Problem statement: In the records below, write out word for word the lines starting at the line that contains "gray diamond: moved 3 px right, 1 px down" and ending at the line that contains "orange circle: moved 12 px down", both included. Leave the pictures out of your answer.

----

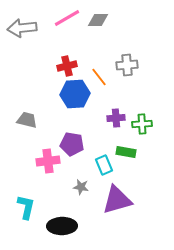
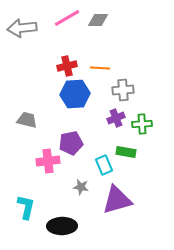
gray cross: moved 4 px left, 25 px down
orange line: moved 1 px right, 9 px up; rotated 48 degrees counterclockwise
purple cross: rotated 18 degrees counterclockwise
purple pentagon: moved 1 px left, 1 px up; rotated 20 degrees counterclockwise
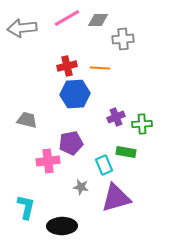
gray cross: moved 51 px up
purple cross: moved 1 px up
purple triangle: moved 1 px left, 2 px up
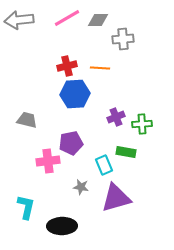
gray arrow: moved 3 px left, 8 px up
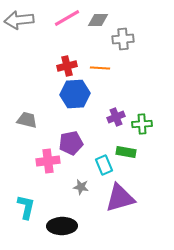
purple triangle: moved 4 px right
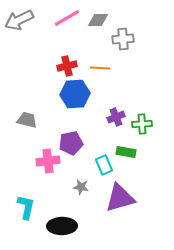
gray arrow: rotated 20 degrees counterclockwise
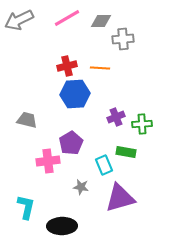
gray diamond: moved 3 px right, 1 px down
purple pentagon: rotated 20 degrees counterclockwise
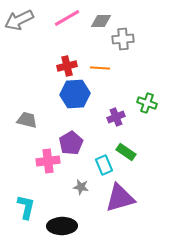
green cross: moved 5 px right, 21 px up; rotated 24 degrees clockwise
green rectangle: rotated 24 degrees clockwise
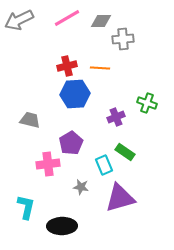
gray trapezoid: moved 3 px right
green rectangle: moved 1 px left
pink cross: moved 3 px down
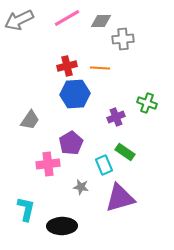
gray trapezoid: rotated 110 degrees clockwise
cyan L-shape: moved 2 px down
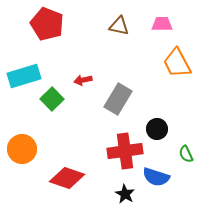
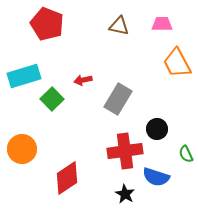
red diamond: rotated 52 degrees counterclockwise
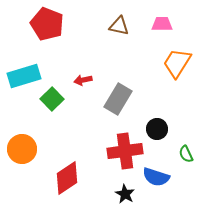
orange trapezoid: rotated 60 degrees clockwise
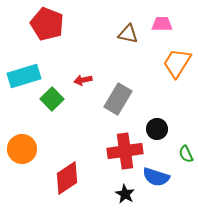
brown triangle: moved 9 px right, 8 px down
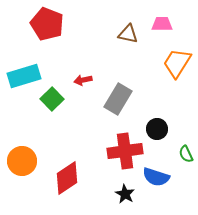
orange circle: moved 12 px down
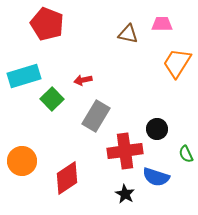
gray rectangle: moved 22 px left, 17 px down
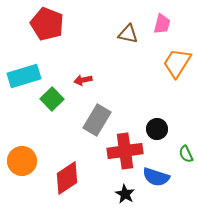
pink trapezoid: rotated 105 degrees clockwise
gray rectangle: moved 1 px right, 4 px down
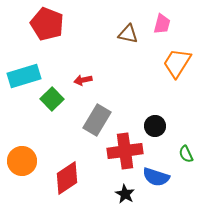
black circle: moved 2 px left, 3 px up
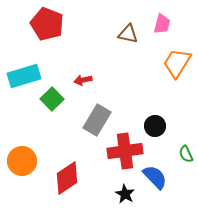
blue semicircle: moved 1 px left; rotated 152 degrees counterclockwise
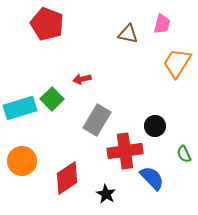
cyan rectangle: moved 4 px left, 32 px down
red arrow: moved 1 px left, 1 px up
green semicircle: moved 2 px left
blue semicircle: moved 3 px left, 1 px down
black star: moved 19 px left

----

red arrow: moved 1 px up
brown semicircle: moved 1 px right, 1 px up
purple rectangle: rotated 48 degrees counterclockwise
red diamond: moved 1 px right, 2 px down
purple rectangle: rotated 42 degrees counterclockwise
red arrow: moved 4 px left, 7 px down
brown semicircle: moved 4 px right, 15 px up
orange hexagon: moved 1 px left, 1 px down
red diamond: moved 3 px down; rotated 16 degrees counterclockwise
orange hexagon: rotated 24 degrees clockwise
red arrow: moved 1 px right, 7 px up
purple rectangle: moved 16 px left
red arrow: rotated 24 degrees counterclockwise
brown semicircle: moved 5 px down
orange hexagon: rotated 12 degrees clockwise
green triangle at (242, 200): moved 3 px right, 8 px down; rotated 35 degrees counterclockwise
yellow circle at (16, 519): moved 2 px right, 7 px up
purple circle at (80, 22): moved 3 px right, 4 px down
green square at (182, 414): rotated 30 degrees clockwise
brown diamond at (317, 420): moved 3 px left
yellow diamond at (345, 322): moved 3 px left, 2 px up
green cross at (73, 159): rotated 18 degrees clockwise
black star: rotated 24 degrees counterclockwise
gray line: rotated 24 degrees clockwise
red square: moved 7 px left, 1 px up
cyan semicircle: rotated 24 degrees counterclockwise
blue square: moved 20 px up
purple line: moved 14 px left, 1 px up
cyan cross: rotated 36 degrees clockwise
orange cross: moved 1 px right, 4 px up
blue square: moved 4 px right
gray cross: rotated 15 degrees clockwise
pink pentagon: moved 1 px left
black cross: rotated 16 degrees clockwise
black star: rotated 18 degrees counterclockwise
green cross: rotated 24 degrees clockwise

----

Solution for this problem:
gray diamond: moved 3 px right, 1 px down
purple pentagon: rotated 20 degrees counterclockwise
green cross: moved 5 px right, 21 px up; rotated 24 degrees clockwise
green rectangle: rotated 24 degrees clockwise
gray trapezoid: moved 3 px right
green rectangle: moved 1 px left
pink cross: moved 3 px down
gray trapezoid: rotated 110 degrees clockwise
cyan L-shape: moved 2 px down
red diamond: rotated 52 degrees counterclockwise
orange trapezoid: rotated 60 degrees clockwise
brown triangle: moved 9 px right, 8 px down
orange circle: moved 12 px down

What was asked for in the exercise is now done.